#### Task brief:
Your task is to copy the listing exactly, with the pictures left out.

#### Supplied data:

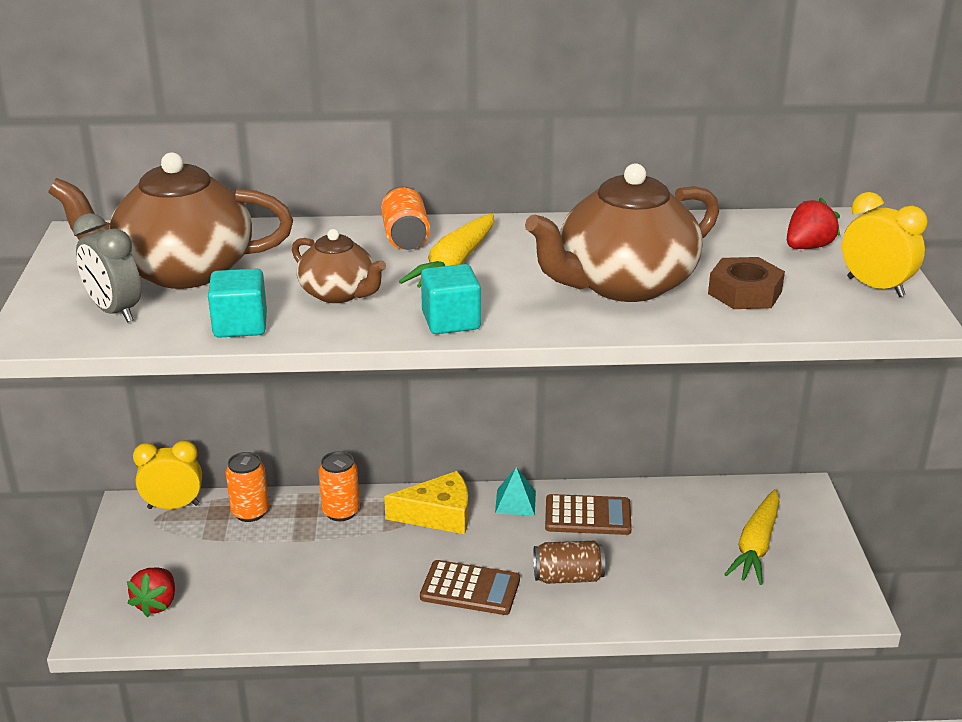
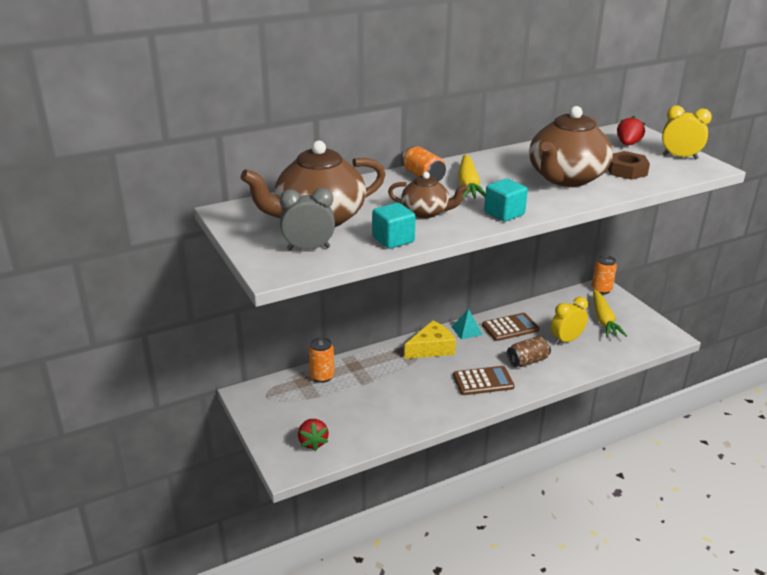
camera: 25 degrees left, 0 degrees up
(115, 311) = (308, 248): grey clock -> grey clock turned 150 degrees clockwise
(173, 506) = (271, 386): yellow clock -> yellow clock (566, 340)
(341, 512) = (375, 361): orange can -> orange can (601, 289)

#### Result of the exercise:
camera: 25 degrees left, 0 degrees up
(115, 311) = (308, 248): grey clock -> grey clock turned 150 degrees clockwise
(173, 506) = (271, 386): yellow clock -> yellow clock (566, 340)
(341, 512) = (375, 361): orange can -> orange can (601, 289)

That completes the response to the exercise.